Problem statement:
Scan the entries that follow for the word "black", then report every line in which it appears.

Source data:
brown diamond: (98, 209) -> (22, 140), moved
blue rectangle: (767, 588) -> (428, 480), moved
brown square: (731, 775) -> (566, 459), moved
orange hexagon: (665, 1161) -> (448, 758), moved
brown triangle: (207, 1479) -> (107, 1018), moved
...
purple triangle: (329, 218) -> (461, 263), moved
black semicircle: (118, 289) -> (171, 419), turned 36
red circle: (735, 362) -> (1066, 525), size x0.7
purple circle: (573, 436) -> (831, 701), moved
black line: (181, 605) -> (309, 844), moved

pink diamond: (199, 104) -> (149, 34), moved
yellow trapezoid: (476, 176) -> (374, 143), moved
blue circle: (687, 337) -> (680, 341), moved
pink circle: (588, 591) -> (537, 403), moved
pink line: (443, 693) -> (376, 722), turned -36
...
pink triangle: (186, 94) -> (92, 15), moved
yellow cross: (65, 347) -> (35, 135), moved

Response:
black semicircle: (118, 289) -> (171, 419), turned 36
black line: (181, 605) -> (309, 844), moved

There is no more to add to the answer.